[Collected data entries]
** Start **

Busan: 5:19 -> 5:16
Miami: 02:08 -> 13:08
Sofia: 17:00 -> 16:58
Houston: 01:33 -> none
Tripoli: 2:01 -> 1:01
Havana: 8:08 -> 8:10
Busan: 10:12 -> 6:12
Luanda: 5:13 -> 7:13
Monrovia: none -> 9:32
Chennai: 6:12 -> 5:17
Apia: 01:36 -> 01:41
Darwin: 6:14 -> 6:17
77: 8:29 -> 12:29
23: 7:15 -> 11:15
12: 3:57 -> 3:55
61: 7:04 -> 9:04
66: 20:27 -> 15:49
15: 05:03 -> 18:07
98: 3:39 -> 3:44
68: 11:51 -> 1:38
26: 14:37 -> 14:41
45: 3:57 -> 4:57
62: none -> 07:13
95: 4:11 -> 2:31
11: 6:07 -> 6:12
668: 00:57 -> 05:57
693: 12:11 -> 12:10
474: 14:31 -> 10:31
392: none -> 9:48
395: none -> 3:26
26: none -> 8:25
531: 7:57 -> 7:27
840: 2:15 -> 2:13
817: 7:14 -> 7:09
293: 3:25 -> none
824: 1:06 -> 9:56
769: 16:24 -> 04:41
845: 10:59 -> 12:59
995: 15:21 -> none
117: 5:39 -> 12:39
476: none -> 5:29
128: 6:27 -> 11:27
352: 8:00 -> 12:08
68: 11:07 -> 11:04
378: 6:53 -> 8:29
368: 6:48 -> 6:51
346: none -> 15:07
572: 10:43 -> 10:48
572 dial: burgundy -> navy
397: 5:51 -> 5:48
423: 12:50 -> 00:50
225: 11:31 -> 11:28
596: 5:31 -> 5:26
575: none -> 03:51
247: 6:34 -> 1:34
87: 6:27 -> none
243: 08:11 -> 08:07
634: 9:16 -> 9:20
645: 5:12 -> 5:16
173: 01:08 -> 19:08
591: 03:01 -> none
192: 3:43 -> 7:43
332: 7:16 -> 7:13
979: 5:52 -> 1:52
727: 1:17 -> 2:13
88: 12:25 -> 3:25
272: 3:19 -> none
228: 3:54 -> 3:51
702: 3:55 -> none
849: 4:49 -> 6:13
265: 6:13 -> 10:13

** End **

> Exercise brief
Update the lines from the first one through the line containing "293: 3:25 -> none" by replacing "Busan" with "Pusan", and leave everything else unchanged.

> Response to the task
Pusan: 5:19 -> 5:16
Miami: 02:08 -> 13:08
Sofia: 17:00 -> 16:58
Houston: 01:33 -> none
Tripoli: 2:01 -> 1:01
Havana: 8:08 -> 8:10
Pusan: 10:12 -> 6:12
Luanda: 5:13 -> 7:13
Monrovia: none -> 9:32
Chennai: 6:12 -> 5:17
Apia: 01:36 -> 01:41
Darwin: 6:14 -> 6:17
77: 8:29 -> 12:29
23: 7:15 -> 11:15
12: 3:57 -> 3:55
61: 7:04 -> 9:04
66: 20:27 -> 15:49
15: 05:03 -> 18:07
98: 3:39 -> 3:44
68: 11:51 -> 1:38
26: 14:37 -> 14:41
45: 3:57 -> 4:57
62: none -> 07:13
95: 4:11 -> 2:31
11: 6:07 -> 6:12
668: 00:57 -> 05:57
693: 12:11 -> 12:10
474: 14:31 -> 10:31
392: none -> 9:48
395: none -> 3:26
26: none -> 8:25
531: 7:57 -> 7:27
840: 2:15 -> 2:13
817: 7:14 -> 7:09
293: 3:25 -> none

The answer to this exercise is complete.